Please copy out each line of the listing that contains the word "point".
[[ Source information open ]]
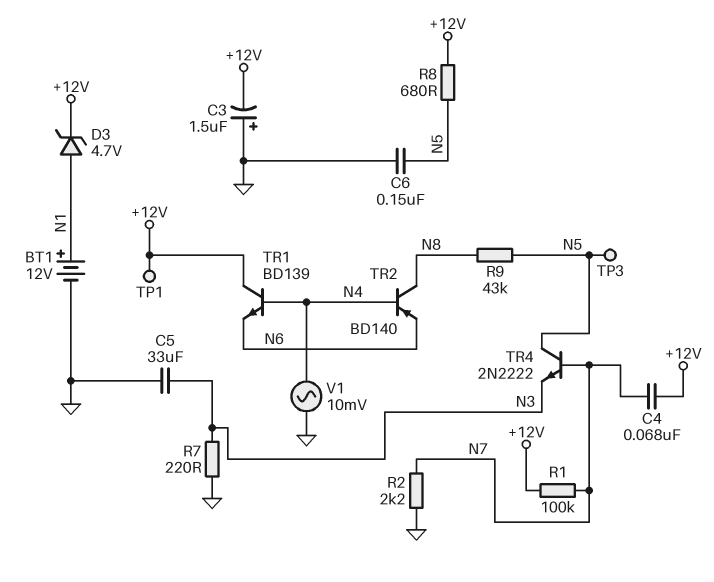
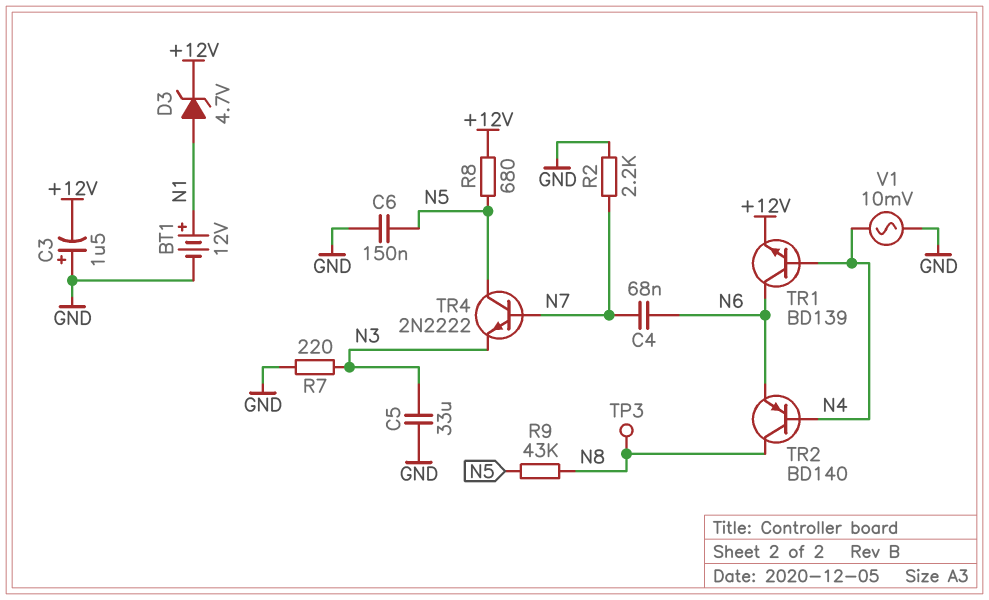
C4: 68nF (+12V, N7) -> 68nF (N6, N7)
R1: 100k (+12V, N7) -> none
TP1: test point (+12V) -> none
TP3: test point (N5) -> test point (N8)
TR1: NPN BD139 (B N4, C +12V, E N6) -> NPN BD139 (B N4, C N6, E +12V)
[[ Source information closed ]]
Solution to the problem —
TP1: test point (+12V) -> none
TP3: test point (N5) -> test point (N8)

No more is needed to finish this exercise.